Data entries
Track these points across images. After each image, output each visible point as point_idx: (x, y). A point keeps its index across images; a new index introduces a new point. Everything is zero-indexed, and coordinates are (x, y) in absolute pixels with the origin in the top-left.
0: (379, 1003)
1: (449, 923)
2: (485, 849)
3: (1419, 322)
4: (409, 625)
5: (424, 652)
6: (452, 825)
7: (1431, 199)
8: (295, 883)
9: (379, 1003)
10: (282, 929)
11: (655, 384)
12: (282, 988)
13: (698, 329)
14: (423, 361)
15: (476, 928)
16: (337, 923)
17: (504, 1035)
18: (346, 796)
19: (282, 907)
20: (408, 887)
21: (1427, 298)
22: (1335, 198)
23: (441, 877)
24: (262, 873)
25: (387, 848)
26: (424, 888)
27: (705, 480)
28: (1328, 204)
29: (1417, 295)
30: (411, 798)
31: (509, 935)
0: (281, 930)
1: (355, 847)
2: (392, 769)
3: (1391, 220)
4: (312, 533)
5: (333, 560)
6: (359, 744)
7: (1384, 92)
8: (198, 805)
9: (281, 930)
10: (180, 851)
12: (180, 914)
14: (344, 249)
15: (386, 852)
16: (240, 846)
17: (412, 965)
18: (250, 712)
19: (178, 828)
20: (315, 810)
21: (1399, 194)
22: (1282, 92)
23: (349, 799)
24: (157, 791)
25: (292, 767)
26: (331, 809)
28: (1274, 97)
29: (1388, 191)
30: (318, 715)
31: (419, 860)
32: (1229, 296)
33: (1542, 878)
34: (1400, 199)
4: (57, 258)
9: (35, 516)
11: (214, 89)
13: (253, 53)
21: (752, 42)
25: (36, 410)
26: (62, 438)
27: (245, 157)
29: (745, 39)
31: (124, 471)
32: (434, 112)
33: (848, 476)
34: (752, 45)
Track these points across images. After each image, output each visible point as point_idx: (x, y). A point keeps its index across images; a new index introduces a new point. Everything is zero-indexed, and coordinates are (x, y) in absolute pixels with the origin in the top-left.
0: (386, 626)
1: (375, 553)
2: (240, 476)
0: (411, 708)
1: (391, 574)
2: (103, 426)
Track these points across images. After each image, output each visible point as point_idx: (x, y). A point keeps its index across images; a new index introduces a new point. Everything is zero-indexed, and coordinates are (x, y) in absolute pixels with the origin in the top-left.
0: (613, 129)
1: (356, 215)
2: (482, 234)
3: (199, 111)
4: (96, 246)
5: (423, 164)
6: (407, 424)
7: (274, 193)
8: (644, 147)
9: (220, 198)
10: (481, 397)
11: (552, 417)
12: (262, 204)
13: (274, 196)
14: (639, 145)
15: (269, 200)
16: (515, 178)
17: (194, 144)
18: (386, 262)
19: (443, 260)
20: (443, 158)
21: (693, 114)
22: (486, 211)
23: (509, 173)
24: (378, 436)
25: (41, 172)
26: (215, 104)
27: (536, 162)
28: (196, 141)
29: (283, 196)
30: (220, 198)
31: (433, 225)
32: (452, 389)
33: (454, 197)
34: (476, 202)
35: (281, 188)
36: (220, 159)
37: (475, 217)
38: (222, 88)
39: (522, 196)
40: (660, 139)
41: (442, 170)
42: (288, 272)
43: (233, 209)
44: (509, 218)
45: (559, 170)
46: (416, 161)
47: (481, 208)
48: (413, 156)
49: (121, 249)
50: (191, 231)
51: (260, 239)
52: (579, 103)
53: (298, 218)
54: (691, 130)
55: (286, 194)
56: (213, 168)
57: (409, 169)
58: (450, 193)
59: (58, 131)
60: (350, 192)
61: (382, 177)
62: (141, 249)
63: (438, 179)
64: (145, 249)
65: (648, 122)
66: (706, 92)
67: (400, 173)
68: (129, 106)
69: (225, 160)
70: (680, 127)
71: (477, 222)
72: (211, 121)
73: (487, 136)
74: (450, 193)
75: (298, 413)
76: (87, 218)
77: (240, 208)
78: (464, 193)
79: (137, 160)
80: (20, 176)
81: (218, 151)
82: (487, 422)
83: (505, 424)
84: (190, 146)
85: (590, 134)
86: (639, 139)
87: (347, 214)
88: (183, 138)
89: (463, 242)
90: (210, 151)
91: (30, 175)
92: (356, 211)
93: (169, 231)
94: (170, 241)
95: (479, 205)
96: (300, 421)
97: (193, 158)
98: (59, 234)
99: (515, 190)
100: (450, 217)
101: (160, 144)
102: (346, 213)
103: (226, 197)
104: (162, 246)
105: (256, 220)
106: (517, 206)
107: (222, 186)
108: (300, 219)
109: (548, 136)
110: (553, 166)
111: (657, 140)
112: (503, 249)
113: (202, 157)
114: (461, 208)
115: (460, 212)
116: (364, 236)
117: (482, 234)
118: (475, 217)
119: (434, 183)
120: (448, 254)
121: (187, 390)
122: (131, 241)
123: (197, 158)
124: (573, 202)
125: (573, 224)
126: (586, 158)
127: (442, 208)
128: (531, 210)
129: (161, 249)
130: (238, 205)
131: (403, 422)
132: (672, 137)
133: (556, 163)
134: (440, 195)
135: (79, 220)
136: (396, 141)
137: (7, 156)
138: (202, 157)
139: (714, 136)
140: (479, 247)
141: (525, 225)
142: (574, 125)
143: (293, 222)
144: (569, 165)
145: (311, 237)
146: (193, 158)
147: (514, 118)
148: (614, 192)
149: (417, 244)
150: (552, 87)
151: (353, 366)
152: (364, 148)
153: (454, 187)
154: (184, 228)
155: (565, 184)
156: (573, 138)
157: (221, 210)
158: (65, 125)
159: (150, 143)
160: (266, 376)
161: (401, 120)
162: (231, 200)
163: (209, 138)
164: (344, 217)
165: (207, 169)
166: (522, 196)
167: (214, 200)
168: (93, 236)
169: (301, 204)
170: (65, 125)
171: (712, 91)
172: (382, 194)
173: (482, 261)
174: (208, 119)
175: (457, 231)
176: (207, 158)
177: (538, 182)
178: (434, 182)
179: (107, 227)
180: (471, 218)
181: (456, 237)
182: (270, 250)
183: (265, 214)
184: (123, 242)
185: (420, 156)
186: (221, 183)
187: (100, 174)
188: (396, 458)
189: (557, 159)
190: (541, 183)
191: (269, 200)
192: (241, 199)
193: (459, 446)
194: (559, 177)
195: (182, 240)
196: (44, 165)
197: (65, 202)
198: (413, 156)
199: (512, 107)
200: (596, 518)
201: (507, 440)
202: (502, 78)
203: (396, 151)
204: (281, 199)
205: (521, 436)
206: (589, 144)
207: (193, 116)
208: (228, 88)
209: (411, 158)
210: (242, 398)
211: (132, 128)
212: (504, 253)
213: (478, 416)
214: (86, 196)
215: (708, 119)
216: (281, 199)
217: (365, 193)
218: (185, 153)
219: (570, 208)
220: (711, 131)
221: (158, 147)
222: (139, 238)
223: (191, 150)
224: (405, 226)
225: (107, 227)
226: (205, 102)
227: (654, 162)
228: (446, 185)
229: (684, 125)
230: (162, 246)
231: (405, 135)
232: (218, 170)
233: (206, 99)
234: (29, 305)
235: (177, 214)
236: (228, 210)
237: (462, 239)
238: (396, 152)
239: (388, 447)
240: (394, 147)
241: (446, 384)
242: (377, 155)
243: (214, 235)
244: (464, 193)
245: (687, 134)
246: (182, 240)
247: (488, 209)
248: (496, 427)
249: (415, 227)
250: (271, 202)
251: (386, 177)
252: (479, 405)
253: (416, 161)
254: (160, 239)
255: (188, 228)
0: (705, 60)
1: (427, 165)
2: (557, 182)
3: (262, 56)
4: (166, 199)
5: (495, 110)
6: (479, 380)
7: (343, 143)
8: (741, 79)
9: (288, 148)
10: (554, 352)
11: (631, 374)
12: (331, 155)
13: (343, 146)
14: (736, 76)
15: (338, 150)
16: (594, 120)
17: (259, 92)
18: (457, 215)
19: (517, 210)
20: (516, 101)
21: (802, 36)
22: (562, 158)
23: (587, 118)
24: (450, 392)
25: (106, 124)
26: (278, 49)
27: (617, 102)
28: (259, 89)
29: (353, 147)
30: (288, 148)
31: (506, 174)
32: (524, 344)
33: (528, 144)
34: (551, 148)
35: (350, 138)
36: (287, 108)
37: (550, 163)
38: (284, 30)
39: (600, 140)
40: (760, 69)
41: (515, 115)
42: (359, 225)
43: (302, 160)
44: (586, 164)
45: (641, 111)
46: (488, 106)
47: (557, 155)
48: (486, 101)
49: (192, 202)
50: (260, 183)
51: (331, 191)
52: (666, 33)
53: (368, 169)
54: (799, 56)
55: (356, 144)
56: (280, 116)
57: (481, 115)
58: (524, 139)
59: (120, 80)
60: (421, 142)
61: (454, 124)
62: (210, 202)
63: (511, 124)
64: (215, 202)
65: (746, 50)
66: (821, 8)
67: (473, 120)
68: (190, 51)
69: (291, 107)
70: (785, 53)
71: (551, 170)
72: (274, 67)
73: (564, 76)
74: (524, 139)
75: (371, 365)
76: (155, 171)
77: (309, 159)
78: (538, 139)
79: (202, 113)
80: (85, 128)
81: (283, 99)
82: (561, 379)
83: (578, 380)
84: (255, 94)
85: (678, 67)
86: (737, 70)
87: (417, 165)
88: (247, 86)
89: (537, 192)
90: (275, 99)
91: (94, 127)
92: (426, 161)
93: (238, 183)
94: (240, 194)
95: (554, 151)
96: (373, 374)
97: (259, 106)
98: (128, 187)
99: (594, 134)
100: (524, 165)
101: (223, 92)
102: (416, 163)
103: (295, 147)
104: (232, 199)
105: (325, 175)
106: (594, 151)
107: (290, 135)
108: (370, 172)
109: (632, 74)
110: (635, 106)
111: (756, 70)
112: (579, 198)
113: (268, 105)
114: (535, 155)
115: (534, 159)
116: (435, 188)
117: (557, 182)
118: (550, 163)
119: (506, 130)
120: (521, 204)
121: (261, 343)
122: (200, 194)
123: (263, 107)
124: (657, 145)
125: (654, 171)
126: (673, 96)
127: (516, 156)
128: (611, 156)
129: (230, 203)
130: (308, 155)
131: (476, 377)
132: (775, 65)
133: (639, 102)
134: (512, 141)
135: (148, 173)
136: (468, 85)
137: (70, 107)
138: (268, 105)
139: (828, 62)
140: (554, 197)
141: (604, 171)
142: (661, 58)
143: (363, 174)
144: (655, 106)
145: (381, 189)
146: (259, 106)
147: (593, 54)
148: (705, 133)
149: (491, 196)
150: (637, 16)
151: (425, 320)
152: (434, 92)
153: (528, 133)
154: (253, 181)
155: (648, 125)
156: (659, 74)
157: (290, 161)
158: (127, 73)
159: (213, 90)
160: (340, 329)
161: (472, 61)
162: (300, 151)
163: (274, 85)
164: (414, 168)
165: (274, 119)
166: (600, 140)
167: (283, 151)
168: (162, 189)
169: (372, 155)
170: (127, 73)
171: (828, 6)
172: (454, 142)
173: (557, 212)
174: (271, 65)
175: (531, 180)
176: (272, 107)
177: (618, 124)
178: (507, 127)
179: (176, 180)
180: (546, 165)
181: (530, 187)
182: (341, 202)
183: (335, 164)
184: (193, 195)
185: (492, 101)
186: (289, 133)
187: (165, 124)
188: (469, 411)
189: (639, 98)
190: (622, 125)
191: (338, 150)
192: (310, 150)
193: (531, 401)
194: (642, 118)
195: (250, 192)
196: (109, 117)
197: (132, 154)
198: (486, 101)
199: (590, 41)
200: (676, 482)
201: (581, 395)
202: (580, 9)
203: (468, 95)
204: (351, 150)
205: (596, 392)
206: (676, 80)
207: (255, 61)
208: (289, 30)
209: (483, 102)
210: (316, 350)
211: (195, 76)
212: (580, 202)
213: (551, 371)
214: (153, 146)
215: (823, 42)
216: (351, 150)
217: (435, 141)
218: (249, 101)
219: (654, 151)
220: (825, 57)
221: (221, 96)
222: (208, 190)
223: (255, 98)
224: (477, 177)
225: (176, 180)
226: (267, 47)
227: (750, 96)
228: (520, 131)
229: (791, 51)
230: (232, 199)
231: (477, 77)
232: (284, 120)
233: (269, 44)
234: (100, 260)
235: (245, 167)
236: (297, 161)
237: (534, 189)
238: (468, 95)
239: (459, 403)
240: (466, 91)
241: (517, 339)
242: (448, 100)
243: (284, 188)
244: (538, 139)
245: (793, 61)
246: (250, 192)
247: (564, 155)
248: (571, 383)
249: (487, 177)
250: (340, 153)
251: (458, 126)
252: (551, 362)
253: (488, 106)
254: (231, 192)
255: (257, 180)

▶ _Aim_: Copy the records above word for word, from their first line down to and including the line that contains "34: (752, 45)".

▶ _Correct answer_:
Track these points across images. After each image, output each visible point as point_idx: (x, y). A point keeps its index across images; a new index introduces a new point. Everything is zero-indexed, and coordinates are (x, y) in absolute pixels with the origin in the top-left.
0: (379, 1003)
1: (449, 923)
2: (485, 849)
3: (1419, 322)
4: (409, 625)
5: (424, 652)
6: (452, 825)
7: (1431, 199)
8: (295, 883)
9: (379, 1003)
10: (282, 929)
11: (655, 384)
12: (282, 988)
13: (698, 329)
14: (423, 361)
15: (476, 928)
16: (337, 923)
17: (504, 1035)
18: (346, 796)
19: (282, 907)
20: (408, 887)
21: (1427, 298)
22: (1335, 198)
23: (441, 877)
24: (262, 873)
25: (387, 848)
26: (424, 888)
27: (705, 480)
28: (1328, 204)
29: (1417, 295)
30: (411, 798)
31: (509, 935)
0: (281, 930)
1: (355, 847)
2: (392, 769)
3: (1391, 220)
4: (312, 533)
5: (333, 560)
6: (359, 744)
7: (1384, 92)
8: (198, 805)
9: (281, 930)
10: (180, 851)
12: (180, 914)
14: (344, 249)
15: (386, 852)
16: (240, 846)
17: (412, 965)
18: (250, 712)
19: (178, 828)
20: (315, 810)
21: (1399, 194)
22: (1282, 92)
23: (349, 799)
24: (157, 791)
25: (292, 767)
26: (331, 809)
28: (1274, 97)
29: (1388, 191)
30: (318, 715)
31: (419, 860)
32: (1229, 296)
33: (1542, 878)
34: (1400, 199)
4: (57, 258)
9: (35, 516)
11: (214, 89)
13: (253, 53)
21: (752, 42)
25: (36, 410)
26: (62, 438)
27: (245, 157)
29: (745, 39)
31: (124, 471)
32: (434, 112)
33: (848, 476)
34: (752, 45)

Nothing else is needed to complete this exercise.